* **Problem**
Copy out each line featuring the string "marker" from the entries beneath.

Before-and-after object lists
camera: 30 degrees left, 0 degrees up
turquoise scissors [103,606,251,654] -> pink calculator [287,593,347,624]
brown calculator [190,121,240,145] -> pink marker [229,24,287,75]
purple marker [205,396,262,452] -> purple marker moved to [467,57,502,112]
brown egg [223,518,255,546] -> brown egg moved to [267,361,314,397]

* * *

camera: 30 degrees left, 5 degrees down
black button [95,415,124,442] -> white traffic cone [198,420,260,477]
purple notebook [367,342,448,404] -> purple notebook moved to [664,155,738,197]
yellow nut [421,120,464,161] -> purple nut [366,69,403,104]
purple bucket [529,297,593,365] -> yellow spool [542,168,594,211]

* **Result of this task**
brown calculator [190,121,240,145] -> pink marker [229,24,287,75]
purple marker [205,396,262,452] -> purple marker moved to [467,57,502,112]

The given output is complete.